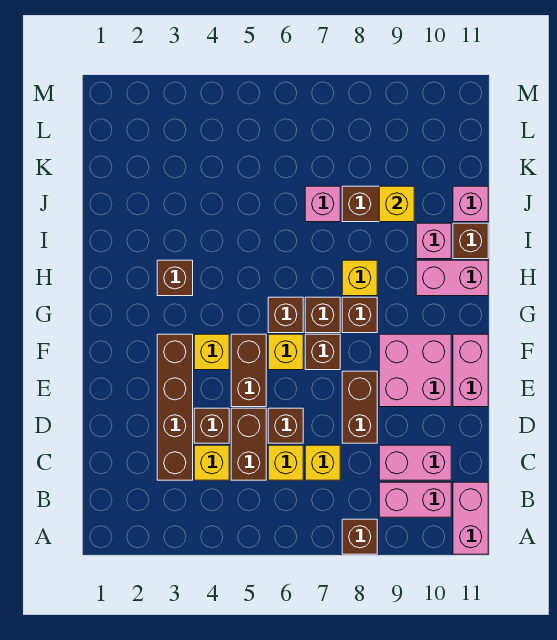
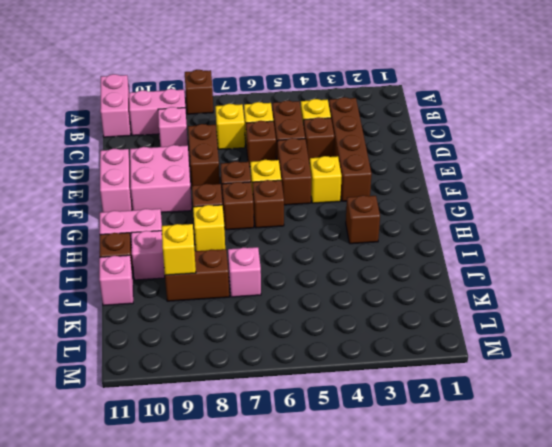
pink brick C9:C10 level 1 -> pink brick C9 level 1

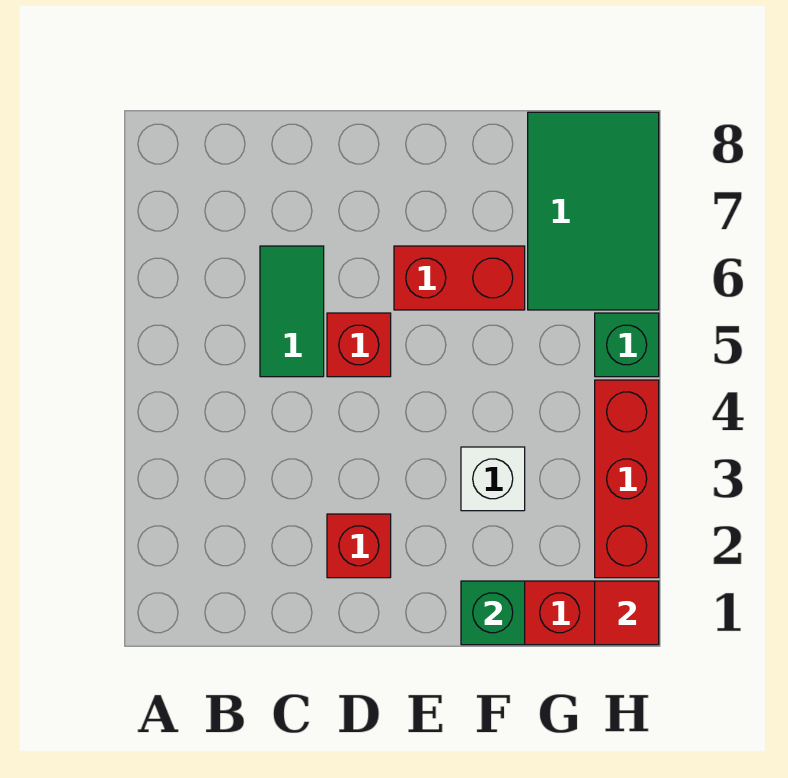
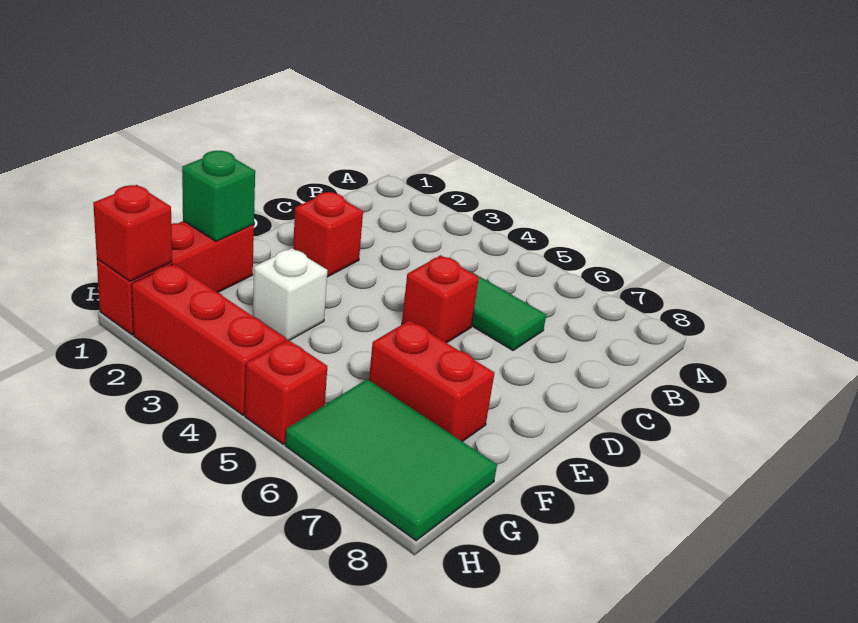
red brick E6:F6 level 1 -> red brick F6:F7 level 1
red tile H1 level 2 -> red brick H1 level 2
green brick H5 level 1 -> red brick H5 level 1

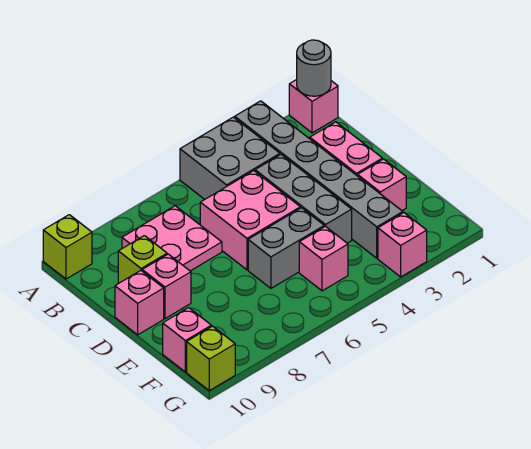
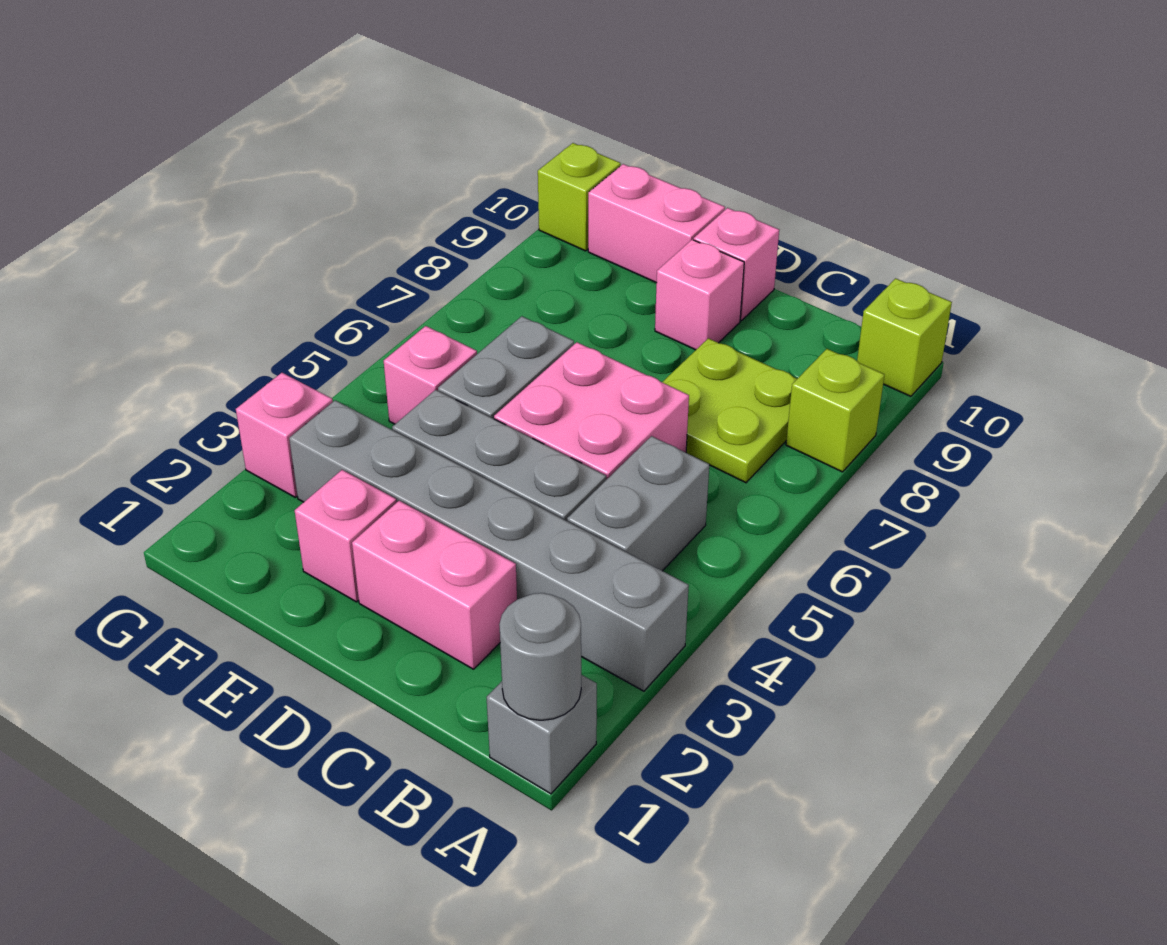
pink brick A1 level 1 -> grey brick A1 level 1
grey brick A4:B5 level 1 -> grey brick B4:B5 level 1
pink plate B7:C8 level 1 -> lime plate B7:C8 level 1
lime brick C9 level 1 -> lime brick A8 level 1
pink brick F10 level 1 -> pink brick E10:F10 level 1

— Required action —
Without the pictures, transcribe exactly the lines above from the one containing "green brick H5" through the last.

— Result —
green brick H5 level 1 -> red brick H5 level 1

pink brick A1 level 1 -> grey brick A1 level 1
grey brick A4:B5 level 1 -> grey brick B4:B5 level 1
pink plate B7:C8 level 1 -> lime plate B7:C8 level 1
lime brick C9 level 1 -> lime brick A8 level 1
pink brick F10 level 1 -> pink brick E10:F10 level 1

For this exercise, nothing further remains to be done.